*Assignment*. Set down each record exactly. Omit the pictures.

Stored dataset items
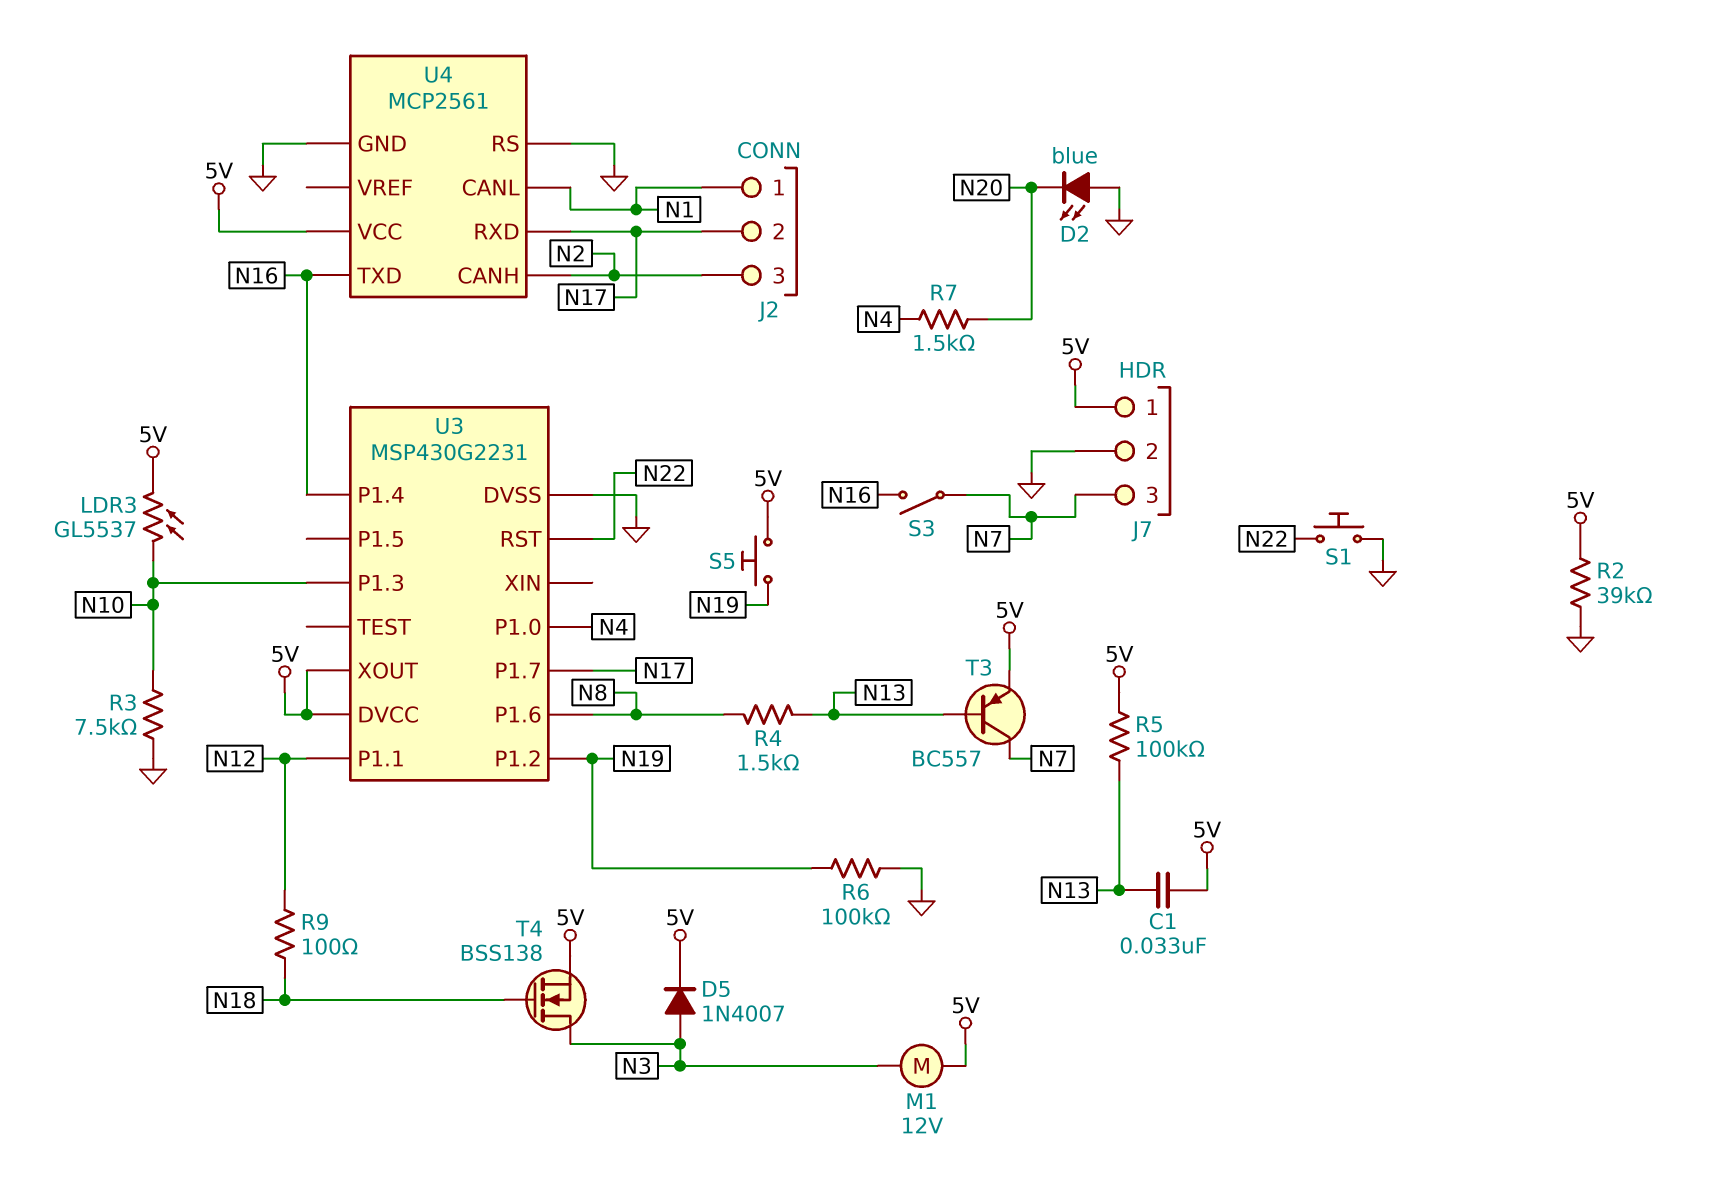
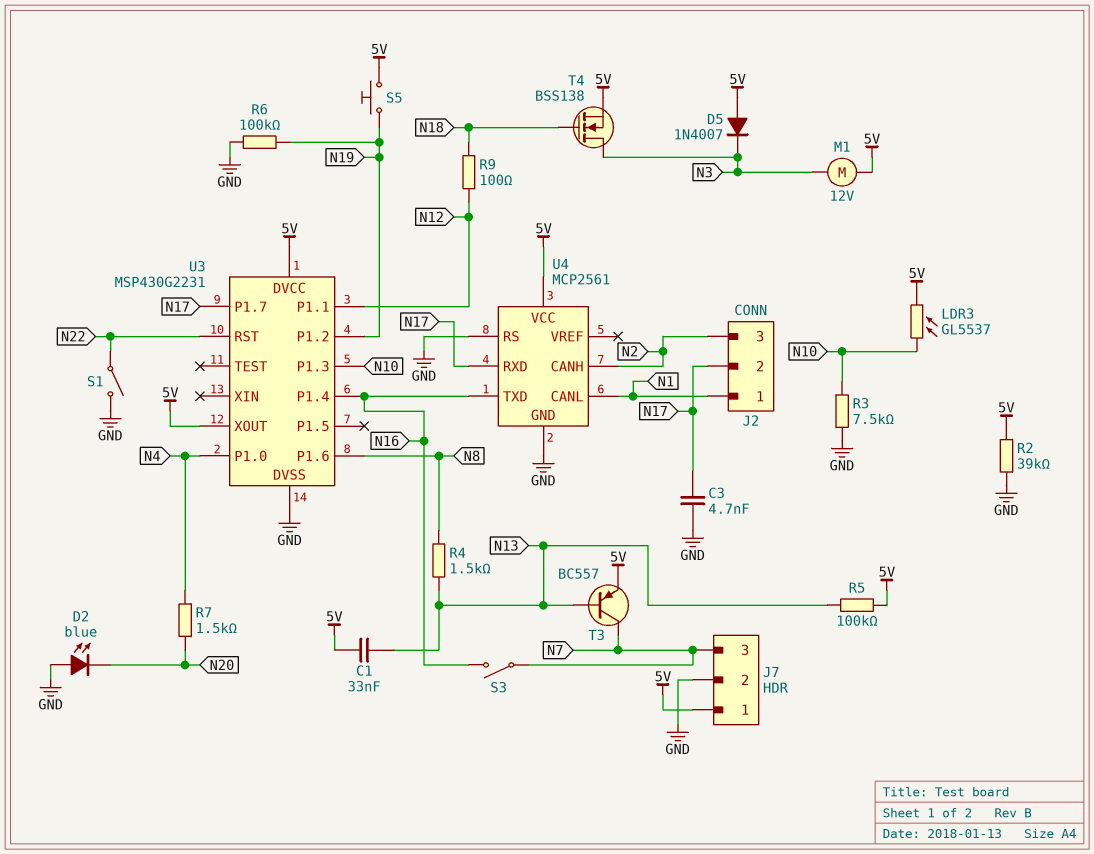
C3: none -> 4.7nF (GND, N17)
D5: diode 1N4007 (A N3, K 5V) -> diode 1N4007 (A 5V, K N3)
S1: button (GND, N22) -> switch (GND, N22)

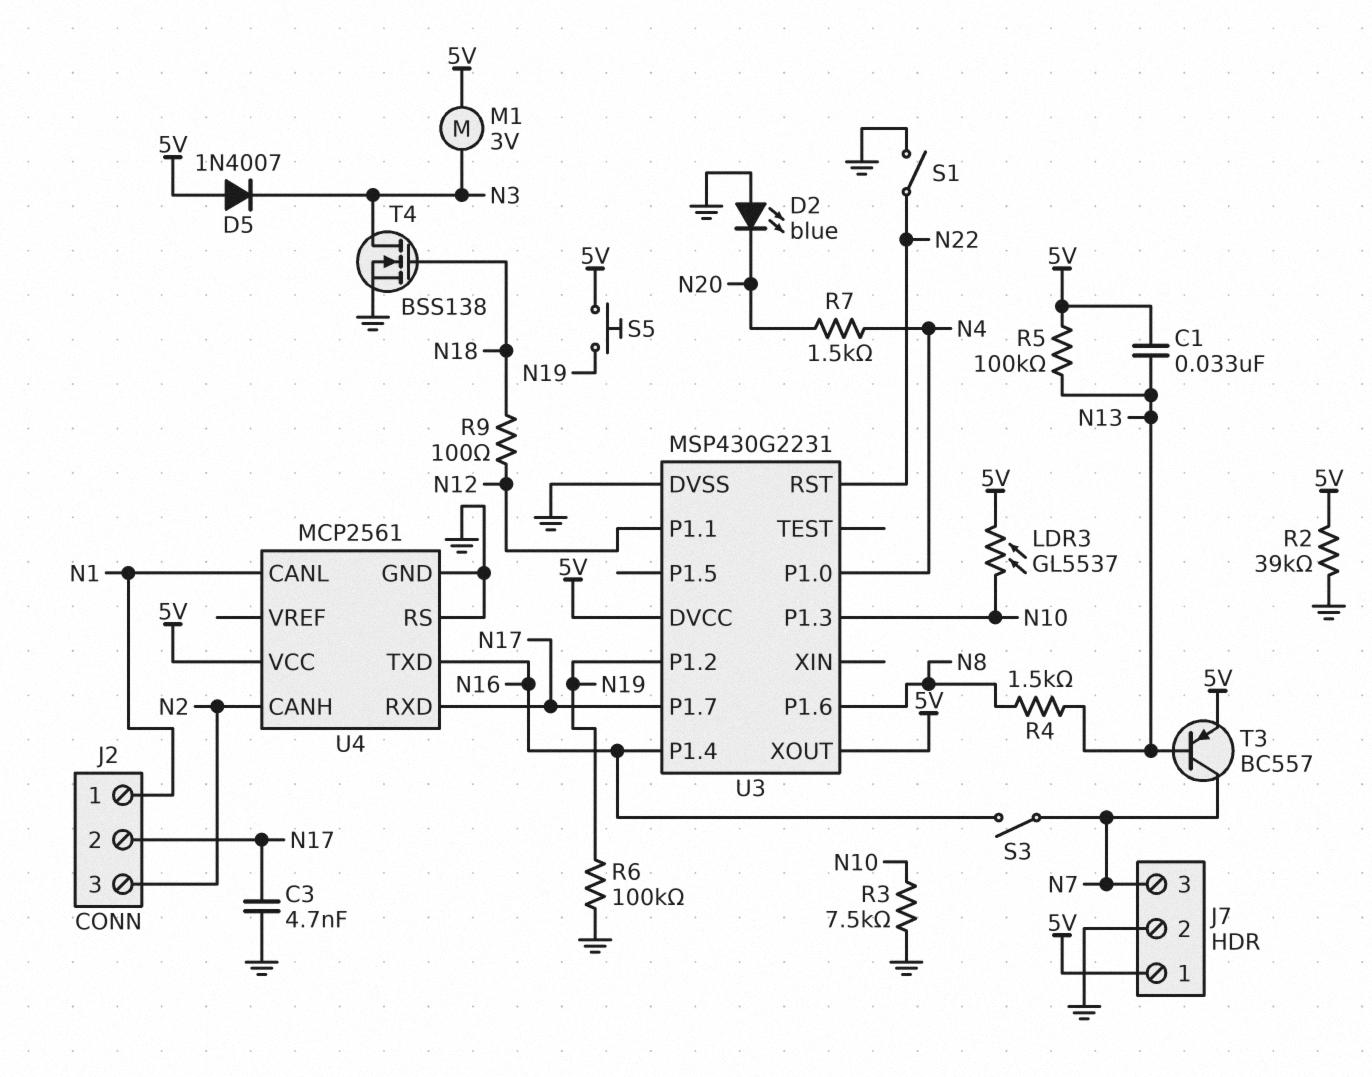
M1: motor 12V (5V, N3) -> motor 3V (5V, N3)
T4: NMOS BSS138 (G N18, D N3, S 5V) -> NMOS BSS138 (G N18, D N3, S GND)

*Problem solution*.
C3: none -> 4.7nF (GND, N17)
D5: diode 1N4007 (A N3, K 5V) -> diode 1N4007 (A 5V, K N3)
S1: button (GND, N22) -> switch (GND, N22)

M1: motor 12V (5V, N3) -> motor 3V (5V, N3)
T4: NMOS BSS138 (G N18, D N3, S 5V) -> NMOS BSS138 (G N18, D N3, S GND)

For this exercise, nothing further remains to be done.